**Problem statement:**
In the listing that follows, the range to quote begins at the line that has "TFT2 pin RES: D5 -> A6" and ends after the line that has "SONAR: JSN-SR04 -> US-100"; quote it verbatim and add nothing.
● ● ● ●
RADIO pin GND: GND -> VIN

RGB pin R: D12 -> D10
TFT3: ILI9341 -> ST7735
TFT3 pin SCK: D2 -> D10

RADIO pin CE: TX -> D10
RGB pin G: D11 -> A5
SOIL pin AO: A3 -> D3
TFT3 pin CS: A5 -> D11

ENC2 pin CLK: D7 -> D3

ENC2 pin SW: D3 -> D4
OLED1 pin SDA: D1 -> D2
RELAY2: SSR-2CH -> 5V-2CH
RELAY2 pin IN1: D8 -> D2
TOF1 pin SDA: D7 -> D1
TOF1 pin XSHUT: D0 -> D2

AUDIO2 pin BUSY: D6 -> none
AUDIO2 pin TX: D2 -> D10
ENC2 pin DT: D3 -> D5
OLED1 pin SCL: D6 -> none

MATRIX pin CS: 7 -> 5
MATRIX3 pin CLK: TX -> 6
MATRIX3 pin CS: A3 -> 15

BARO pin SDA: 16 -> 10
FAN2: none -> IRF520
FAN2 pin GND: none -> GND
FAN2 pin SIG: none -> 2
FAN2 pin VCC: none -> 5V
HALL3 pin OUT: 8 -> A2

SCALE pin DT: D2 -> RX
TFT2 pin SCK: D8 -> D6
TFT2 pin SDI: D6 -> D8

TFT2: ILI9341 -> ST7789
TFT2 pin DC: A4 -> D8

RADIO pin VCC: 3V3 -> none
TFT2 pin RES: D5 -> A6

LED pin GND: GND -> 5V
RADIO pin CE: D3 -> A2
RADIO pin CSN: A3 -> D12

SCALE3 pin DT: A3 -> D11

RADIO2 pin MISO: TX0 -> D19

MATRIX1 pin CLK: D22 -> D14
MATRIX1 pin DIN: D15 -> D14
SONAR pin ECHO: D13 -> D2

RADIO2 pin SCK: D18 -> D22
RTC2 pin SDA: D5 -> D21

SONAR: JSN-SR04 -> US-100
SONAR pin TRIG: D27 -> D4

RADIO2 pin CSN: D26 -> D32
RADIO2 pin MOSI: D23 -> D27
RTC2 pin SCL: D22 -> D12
● ● ● ●
**Exercise answer:**
TFT2 pin RES: D5 -> A6

LED pin GND: GND -> 5V
RADIO pin CE: D3 -> A2
RADIO pin CSN: A3 -> D12

SCALE3 pin DT: A3 -> D11

RADIO2 pin MISO: TX0 -> D19

MATRIX1 pin CLK: D22 -> D14
MATRIX1 pin DIN: D15 -> D14
SONAR pin ECHO: D13 -> D2

RADIO2 pin SCK: D18 -> D22
RTC2 pin SDA: D5 -> D21

SONAR: JSN-SR04 -> US-100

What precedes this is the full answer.